• Prompt:
The result should be an exact copy of the data, free of pictures.

┏━━

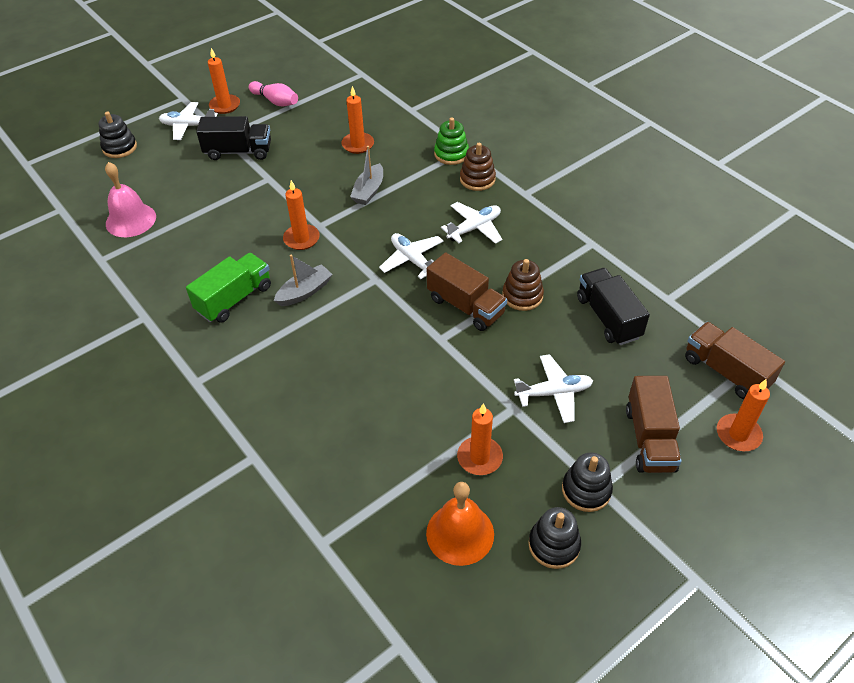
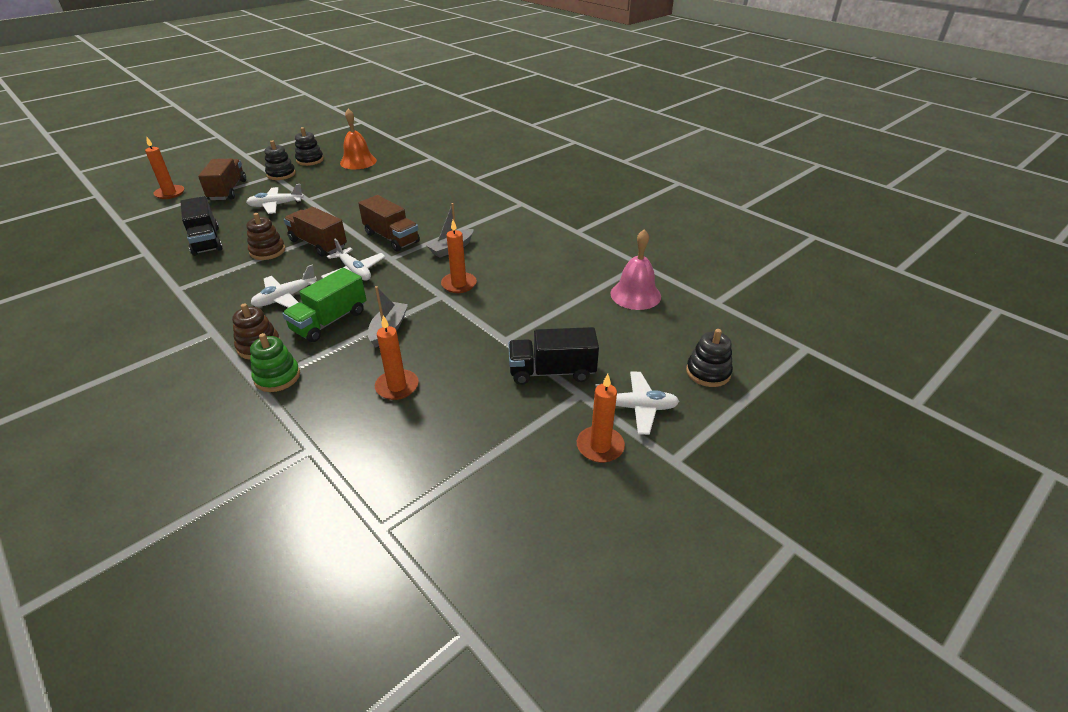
camera: 175 degrees right, 10 degrees down
green truck [186,253,271,323] -> green truck moved to [282,268,366,342]
pink bowling pin [249,81,298,106] -> none
orange candle [457,403,503,475] -> none
brown truck [685,322,785,399] -> brown truck moved to [358,195,420,252]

┗━━

• Exercise solution:
camera: 175 degrees right, 10 degrees down
green truck [186,253,271,323] -> green truck moved to [282,268,366,342]
pink bowling pin [249,81,298,106] -> none
orange candle [457,403,503,475] -> none
brown truck [685,322,785,399] -> brown truck moved to [358,195,420,252]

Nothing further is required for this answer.